**WORK REQUIRED:**
Please return the lines below verbatim, beginning at the one that has "red round brick G11 level 1 -> none" and stopping after the one that has "red slope I10:J10", and add no other lines.

**WORKING DATA:**
=== Begin Enclosure ===

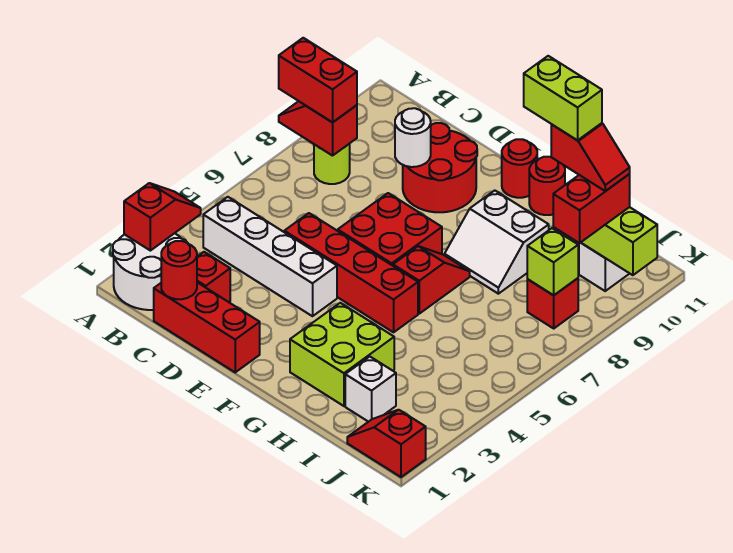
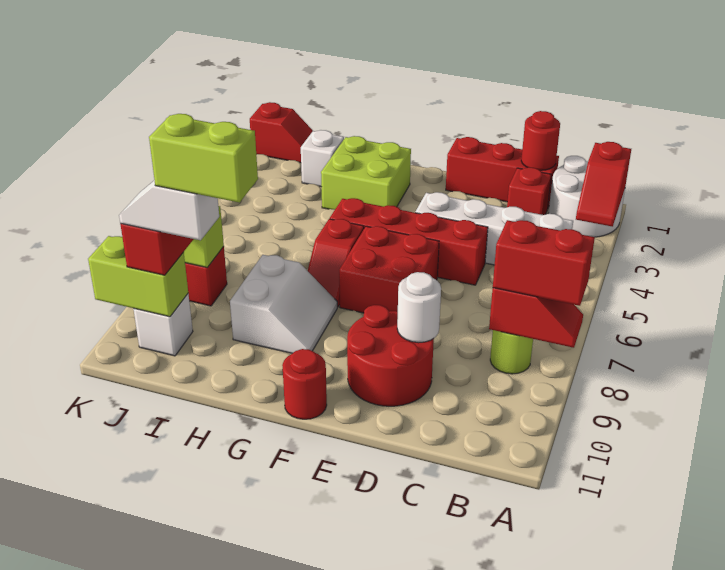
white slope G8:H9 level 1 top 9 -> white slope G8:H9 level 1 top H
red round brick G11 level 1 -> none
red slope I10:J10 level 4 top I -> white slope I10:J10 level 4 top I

=== End Enclosure ===
=== Begin Enclosure ===

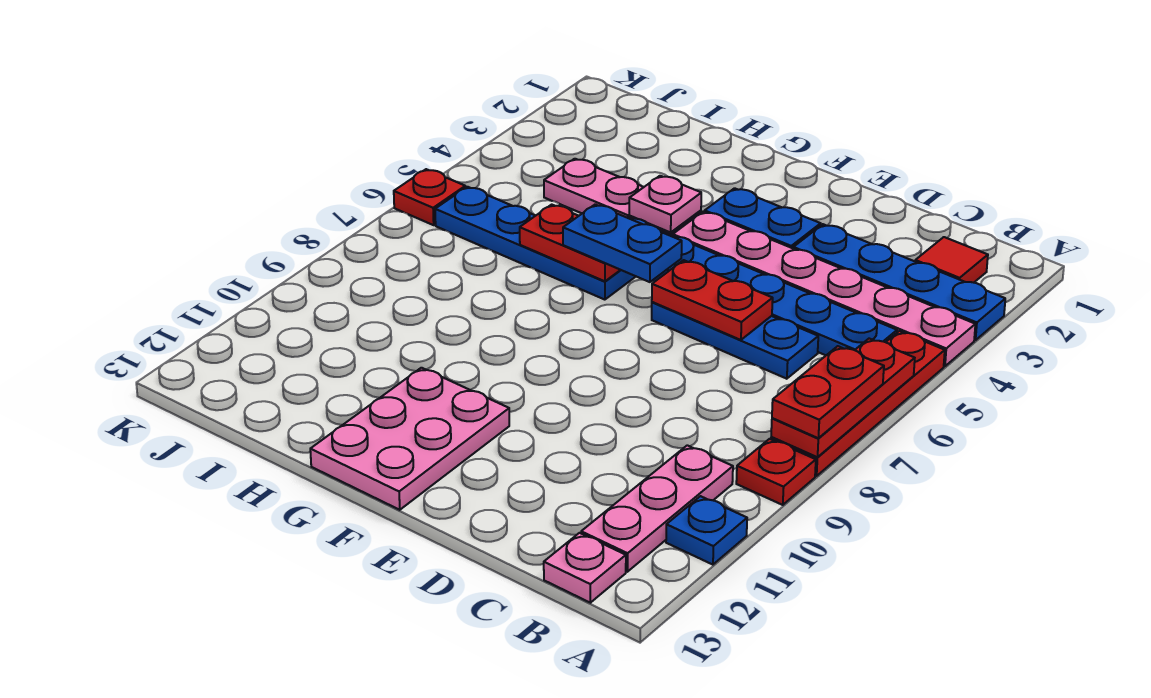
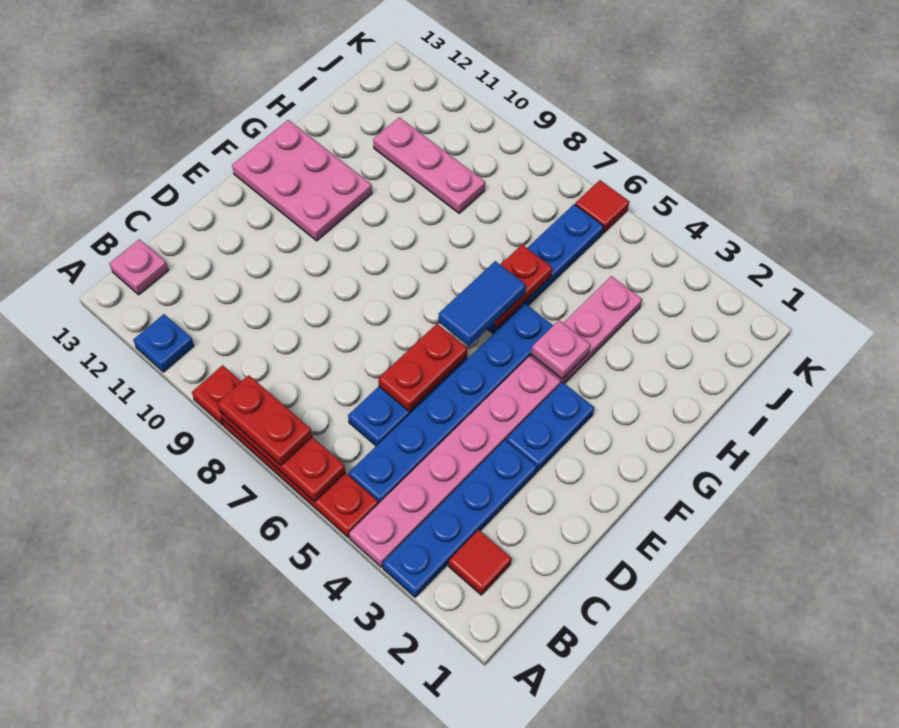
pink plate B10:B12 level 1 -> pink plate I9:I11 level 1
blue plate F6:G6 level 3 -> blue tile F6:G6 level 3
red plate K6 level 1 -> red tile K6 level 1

=== End Enclosure ===
=== Begin Enclosure ===

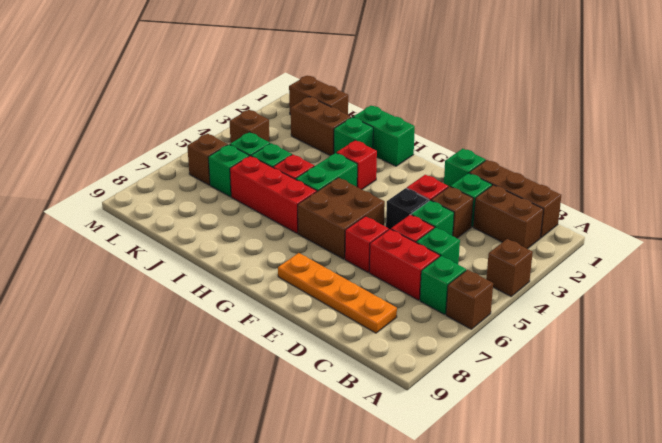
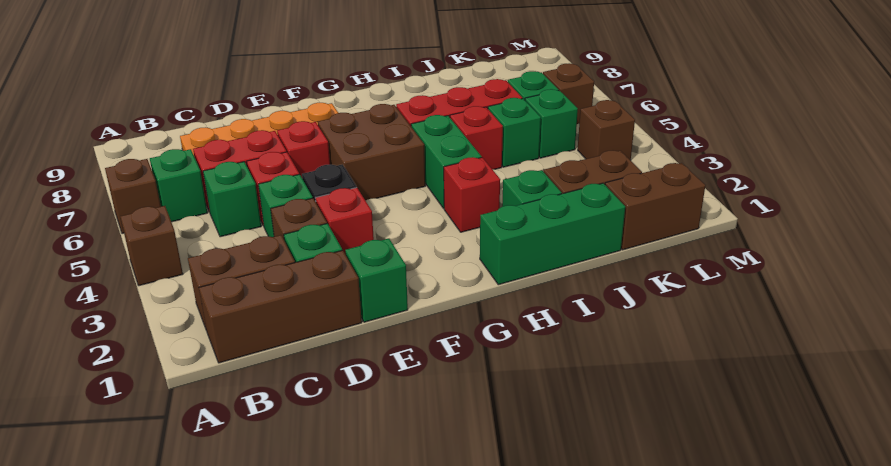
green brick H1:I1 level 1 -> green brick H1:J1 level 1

=== End Enclosure ===

**EXPECTED ANSWER:**
red round brick G11 level 1 -> none
red slope I10:J10 level 4 top I -> white slope I10:J10 level 4 top I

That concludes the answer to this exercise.